------ DATASET RECORDS ------
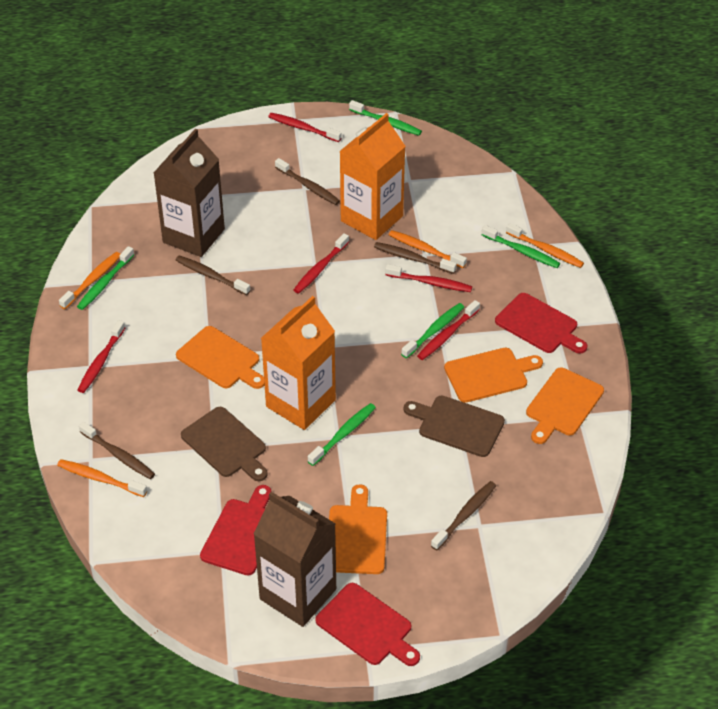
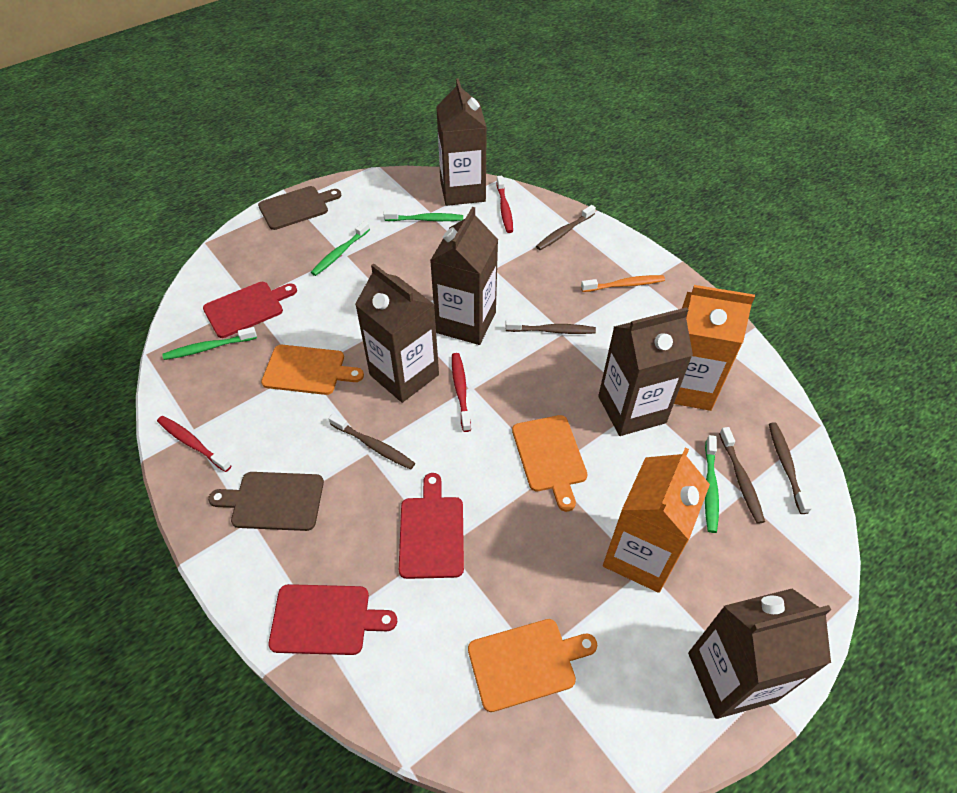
brown carton: 2 -> 5
green toothbrush: 5 -> 4
orange cutting board: 4 -> 3
orange toothbrush: 4 -> 1
red toothbrush: 5 -> 3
------
> _WORK ORDER_
Starting with the line that contains "orange cutting board: 4 -> 3", output every line through the end of the listing above, unchanged.

> _WRITTEN ANSWER_
orange cutting board: 4 -> 3
orange toothbrush: 4 -> 1
red toothbrush: 5 -> 3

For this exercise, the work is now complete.